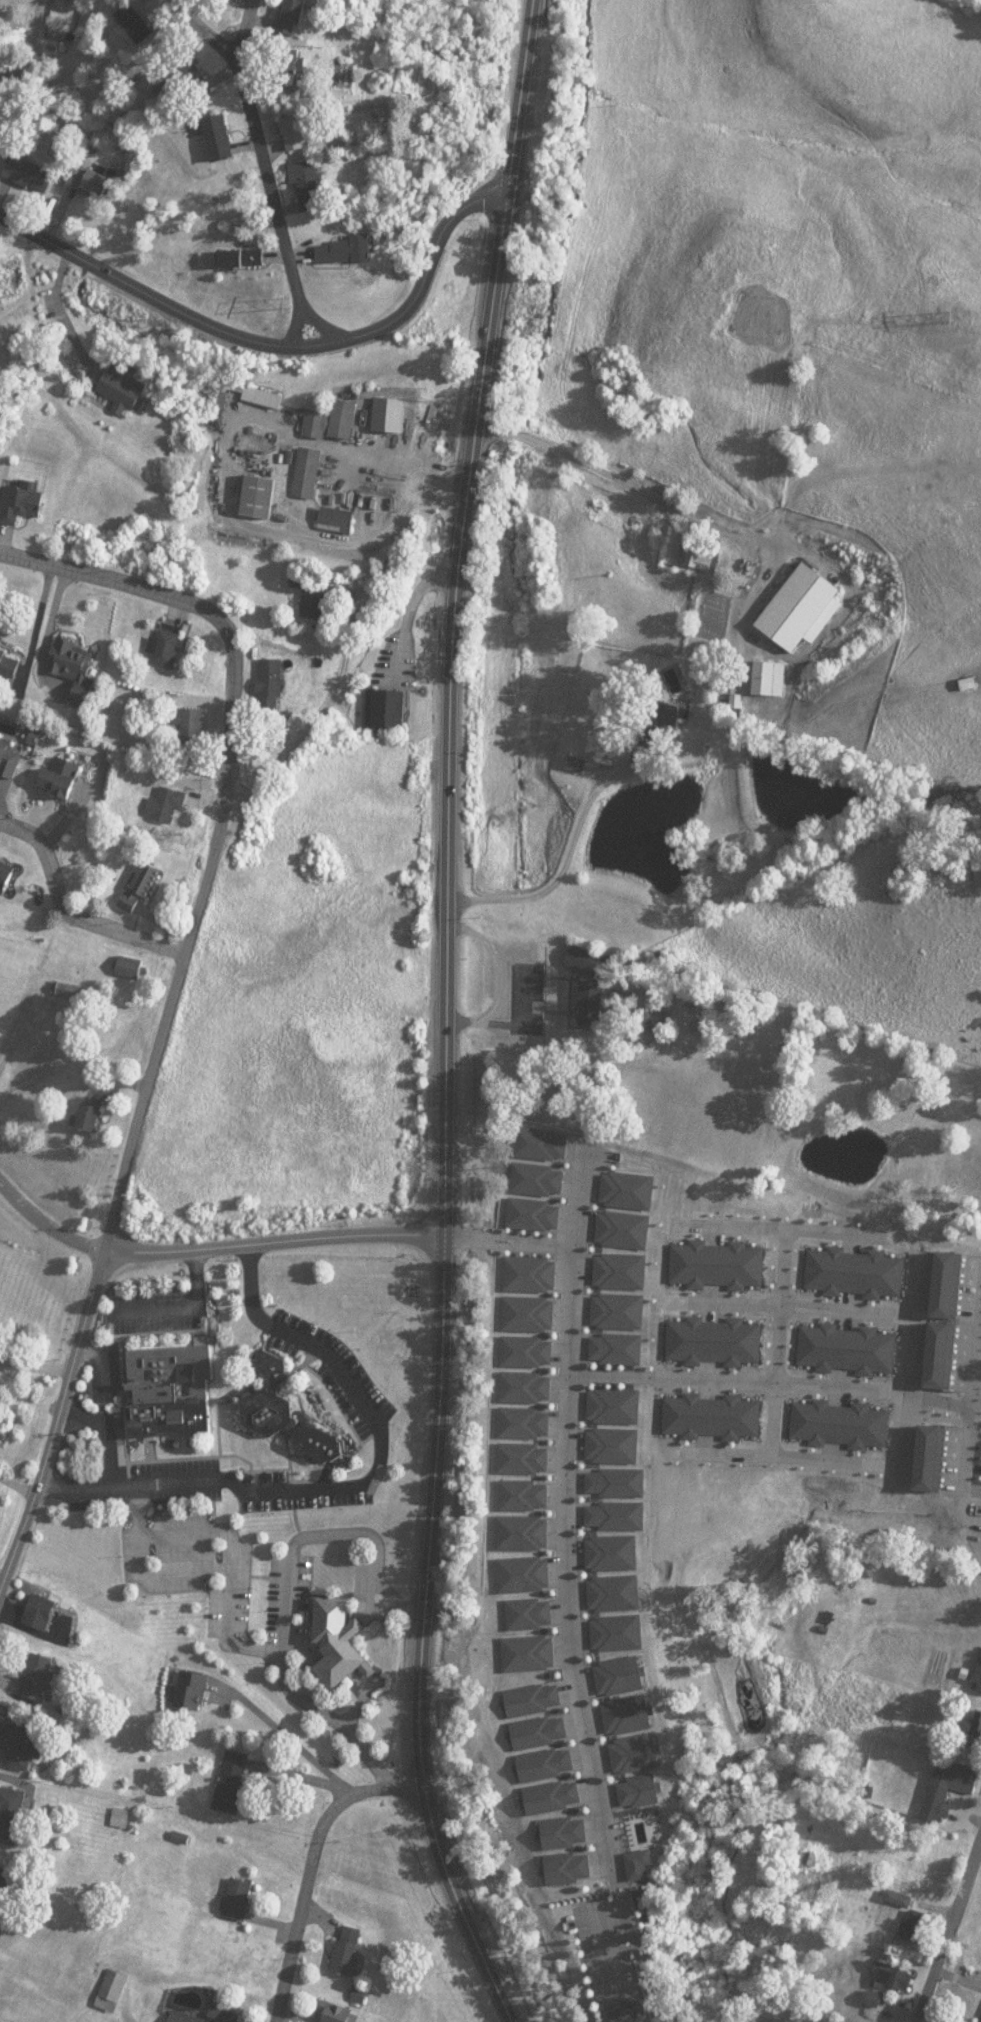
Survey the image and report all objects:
building: (284, 11)
building: (132, 12)
road: (240, 23)
building: (292, 118)
building: (215, 125)
road: (255, 138)
building: (85, 166)
building: (301, 167)
building: (343, 237)
building: (240, 245)
road: (317, 313)
road: (290, 314)
road: (271, 331)
building: (117, 373)
building: (387, 392)
building: (331, 407)
building: (304, 458)
building: (258, 482)
building: (18, 487)
building: (332, 505)
road: (782, 543)
road: (132, 573)
building: (309, 581)
road: (452, 613)
building: (161, 636)
building: (5, 655)
building: (71, 656)
building: (267, 666)
building: (187, 714)
building: (7, 750)
building: (57, 765)
building: (162, 792)
building: (3, 861)
road: (561, 868)
building: (135, 877)
road: (65, 904)
road: (177, 949)
building: (123, 953)
building: (59, 976)
road: (495, 979)
building: (82, 1103)
road: (49, 1218)
road: (791, 1232)
road: (280, 1235)
road: (514, 1238)
building: (720, 1265)
building: (860, 1269)
road: (451, 1271)
building: (949, 1286)
road: (184, 1309)
road: (805, 1310)
building: (717, 1343)
road: (782, 1346)
building: (852, 1351)
building: (944, 1359)
road: (782, 1386)
road: (969, 1387)
building: (716, 1420)
building: (845, 1427)
road: (58, 1428)
road: (105, 1436)
building: (935, 1463)
road: (901, 1465)
road: (20, 1486)
road: (358, 1487)
road: (566, 1586)
road: (418, 1673)
road: (308, 1862)
road: (947, 1935)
========================
Problem description: Each line of the data above must be repeated exactly, images excluded.

Expected answer:
Survey the image and report all objects:
building: (284, 11)
building: (132, 12)
road: (240, 23)
building: (292, 118)
building: (215, 125)
road: (255, 138)
building: (85, 166)
building: (301, 167)
building: (343, 237)
building: (240, 245)
road: (317, 313)
road: (290, 314)
road: (271, 331)
building: (117, 373)
building: (387, 392)
building: (331, 407)
building: (304, 458)
building: (258, 482)
building: (18, 487)
building: (332, 505)
road: (782, 543)
road: (132, 573)
building: (309, 581)
road: (452, 613)
building: (161, 636)
building: (5, 655)
building: (71, 656)
building: (267, 666)
building: (187, 714)
building: (7, 750)
building: (57, 765)
building: (162, 792)
building: (3, 861)
road: (561, 868)
building: (135, 877)
road: (65, 904)
road: (177, 949)
building: (123, 953)
building: (59, 976)
road: (495, 979)
building: (82, 1103)
road: (49, 1218)
road: (791, 1232)
road: (280, 1235)
road: (514, 1238)
building: (720, 1265)
building: (860, 1269)
road: (451, 1271)
building: (949, 1286)
road: (184, 1309)
road: (805, 1310)
building: (717, 1343)
road: (782, 1346)
building: (852, 1351)
building: (944, 1359)
road: (782, 1386)
road: (969, 1387)
building: (716, 1420)
building: (845, 1427)
road: (58, 1428)
road: (105, 1436)
building: (935, 1463)
road: (901, 1465)
road: (20, 1486)
road: (358, 1487)
road: (566, 1586)
road: (418, 1673)
road: (308, 1862)
road: (947, 1935)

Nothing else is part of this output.